__Exercise__: Give the data again exactly as it appears, excluding any pictures.

__Data block__:
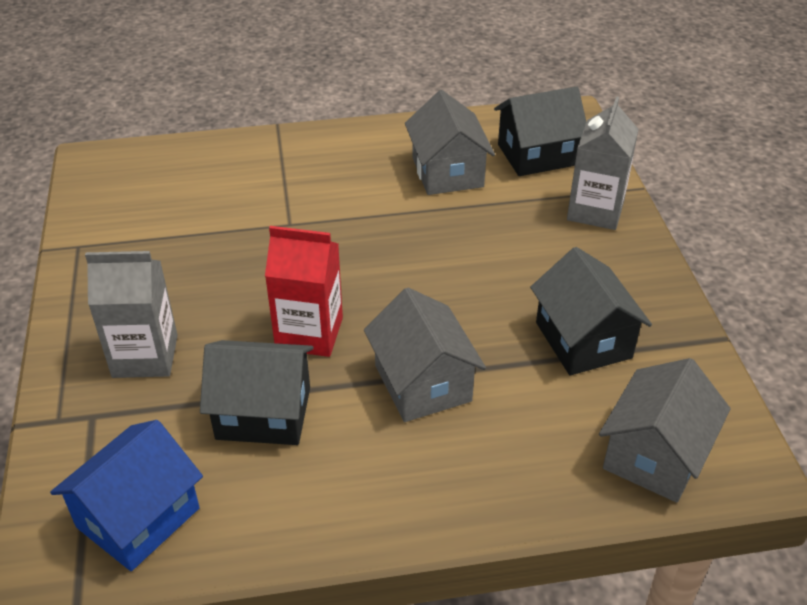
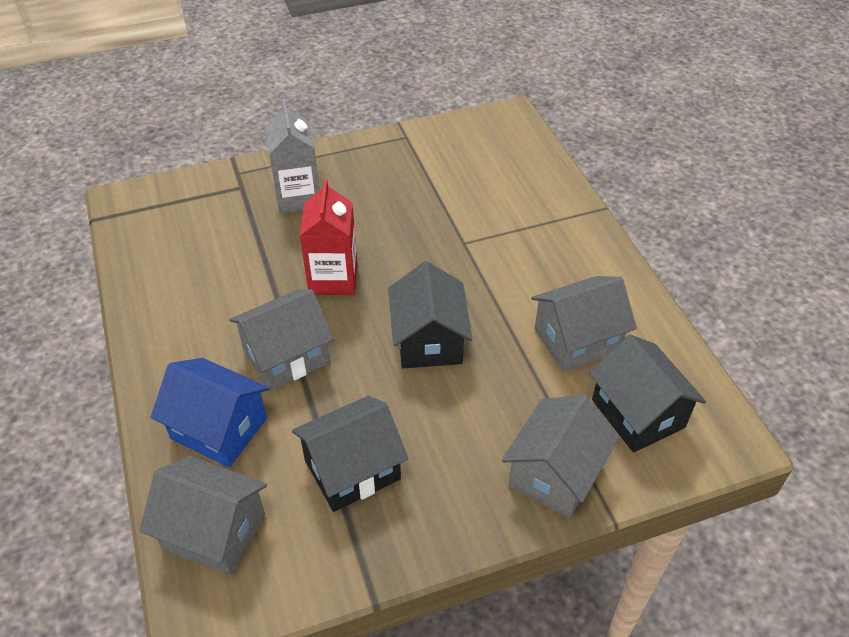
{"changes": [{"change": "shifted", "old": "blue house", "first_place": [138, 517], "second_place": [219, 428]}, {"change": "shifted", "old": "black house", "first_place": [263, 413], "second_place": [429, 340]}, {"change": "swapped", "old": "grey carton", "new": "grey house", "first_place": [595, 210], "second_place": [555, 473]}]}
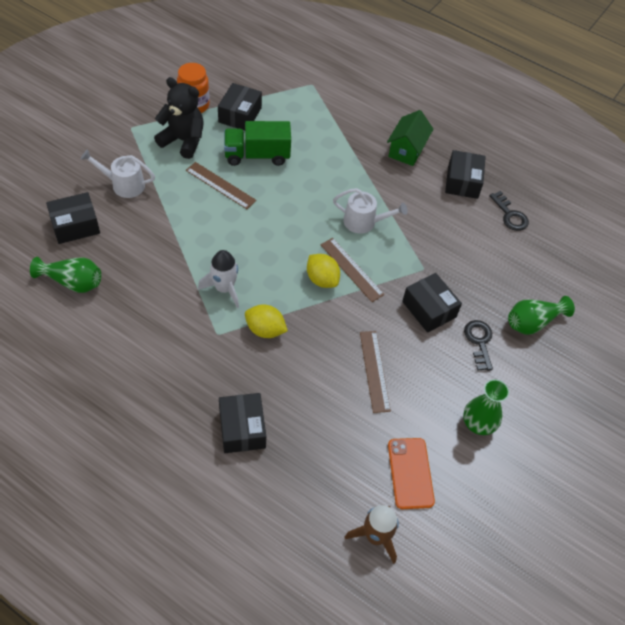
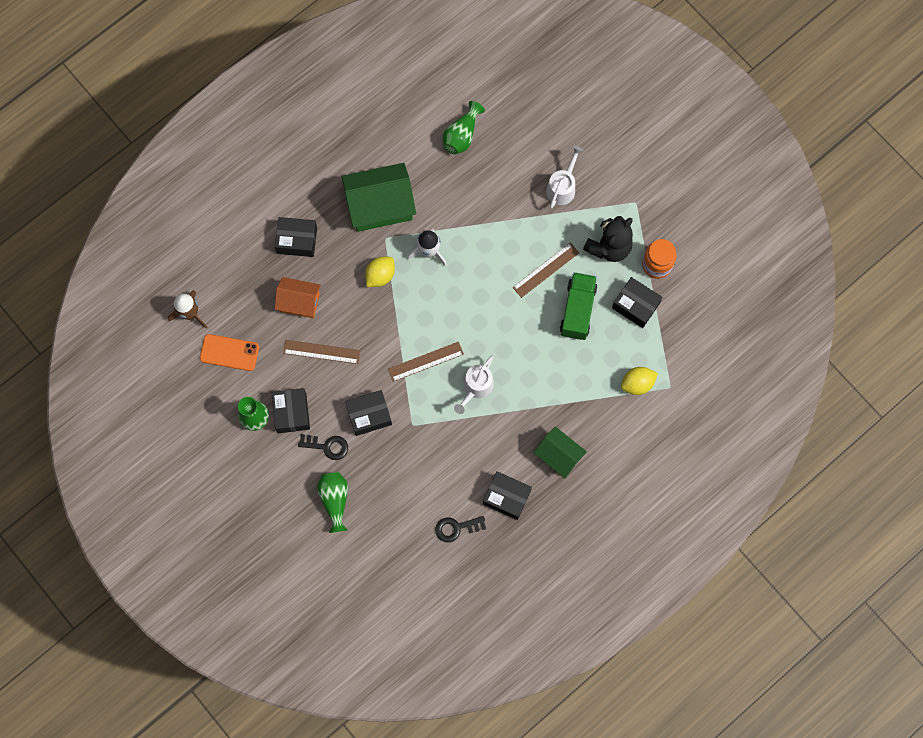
{"changes": [{"change": "new", "new": "orange house", "second_place": [299, 302]}, {"change": "new", "new": "green house", "second_place": [380, 206]}, {"change": "shifted", "old": "black box", "first_place": [75, 225], "second_place": [292, 413]}, {"change": "shifted", "old": "yellow lemon", "first_place": [322, 279], "second_place": [637, 384]}]}
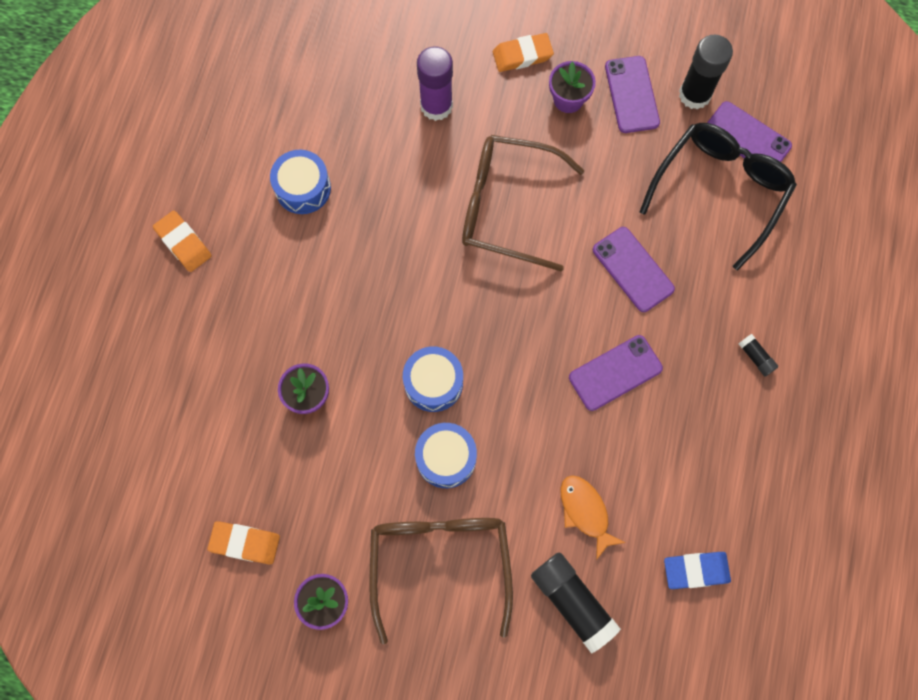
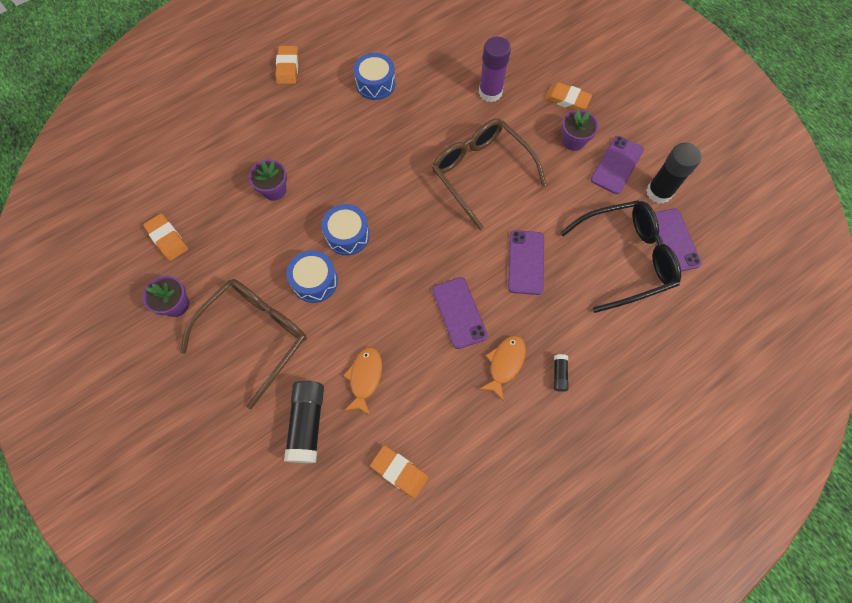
{"changes": [{"change": "new", "new": "orange fish", "second_place": [505, 364]}, {"change": "repainted", "old": "blue eraser", "new": "orange eraser", "first_place": [696, 570], "second_place": [399, 471]}, {"change": "rotated", "old": "purple phone", "first_place": [615, 373], "second_place": [459, 312], "degrees": 60}]}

__Solution__:
{"changes": [{"change": "shifted", "old": "blue house", "first_place": [138, 517], "second_place": [219, 428]}, {"change": "shifted", "old": "black house", "first_place": [263, 413], "second_place": [429, 340]}, {"change": "swapped", "old": "grey carton", "new": "grey house", "first_place": [595, 210], "second_place": [555, 473]}]}
{"changes": [{"change": "new", "new": "orange house", "second_place": [299, 302]}, {"change": "new", "new": "green house", "second_place": [380, 206]}, {"change": "shifted", "old": "black box", "first_place": [75, 225], "second_place": [292, 413]}, {"change": "shifted", "old": "yellow lemon", "first_place": [322, 279], "second_place": [637, 384]}]}
{"changes": [{"change": "new", "new": "orange fish", "second_place": [505, 364]}, {"change": "repainted", "old": "blue eraser", "new": "orange eraser", "first_place": [696, 570], "second_place": [399, 471]}, {"change": "rotated", "old": "purple phone", "first_place": [615, 373], "second_place": [459, 312], "degrees": 60}]}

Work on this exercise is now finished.